* TASK OBJECTIVE: Each line below that holds the string "none" counts once; report the total and nothing else.

WORKING DATA section start

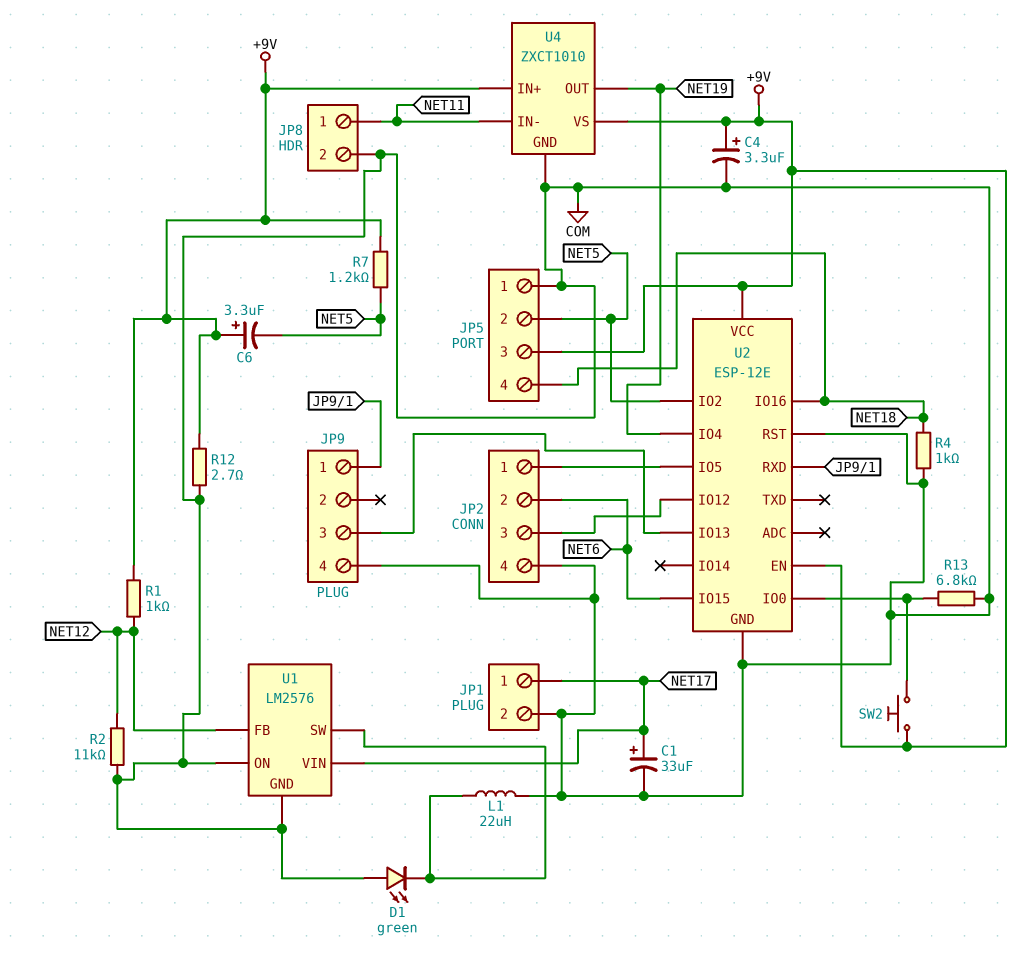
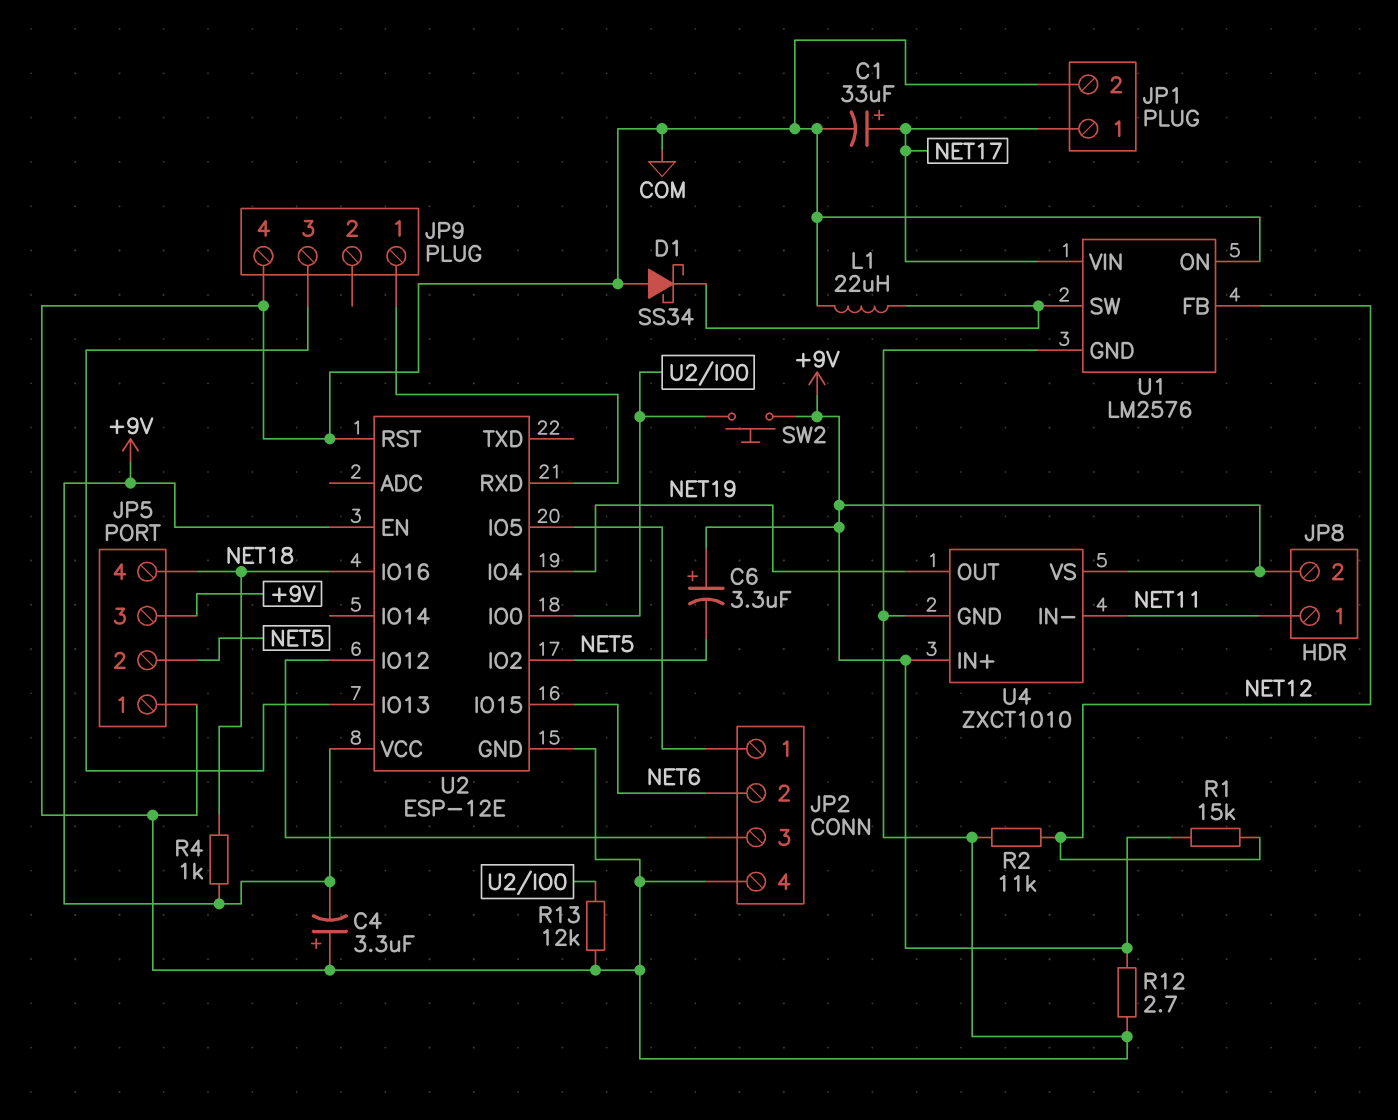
C4: 3.3uF (plus +9V, minus COM) -> 3.3uF (plus COM, minus +9V)
D1: LED green (A COM, K U1/SW) -> schottky SS34 (A COM, K U1/SW)
JP8 pin 2: COM -> +9V
R1: 1k (+9V, NET12) -> 15k (+9V, NET12)
R4: 1k (COM, NET18) -> 1k (+9V, NET18)
R7: 1.2k (+9V, NET5) -> none
R13: 6.8k (COM, U2/IO0) -> 12k (COM, U2/IO0)

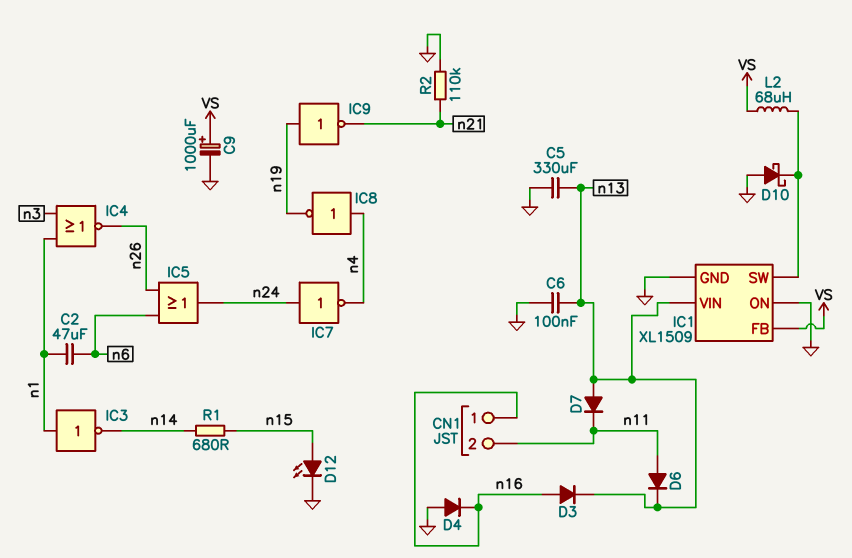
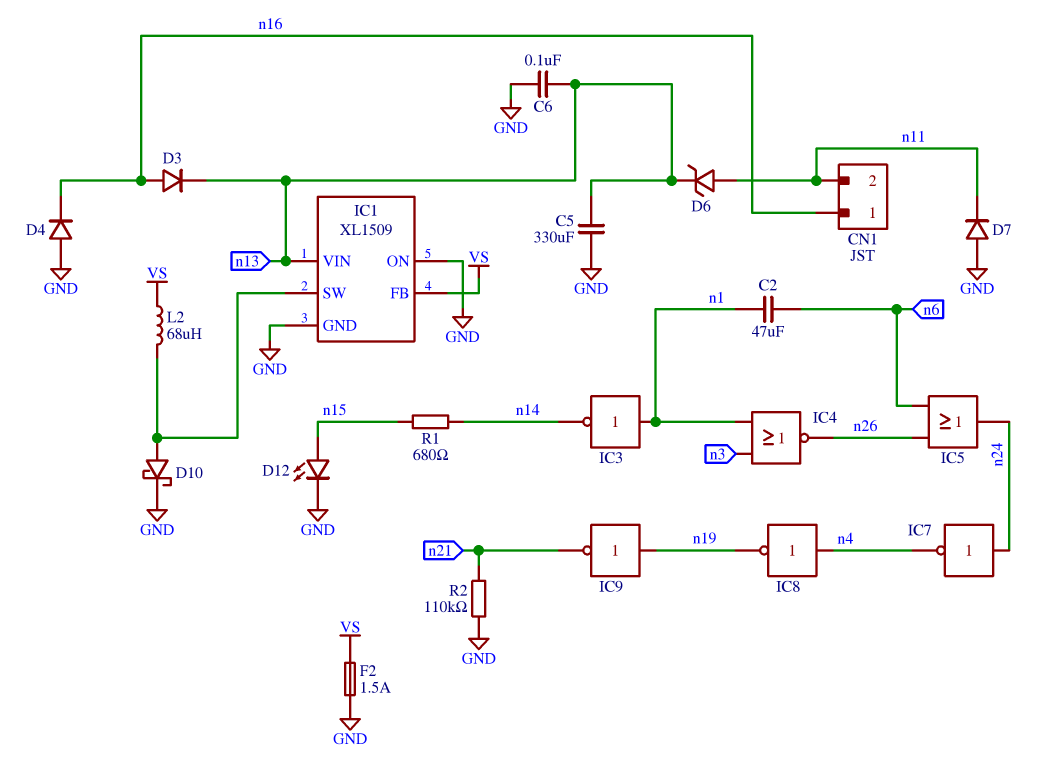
C9: 1000uF (plus VS, minus GND) -> none
D6: diode (A n11, K n13) -> zener (A n11, K n13)
D7: diode (A n13, K n11) -> diode (A GND, K n11)
D10: schottky (A GND, K IC1/SW) -> schottky (A IC1/SW, K GND)
F2: none -> 1.5A (GND, VS)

WORKING DATA section end

* RESPONSE: 3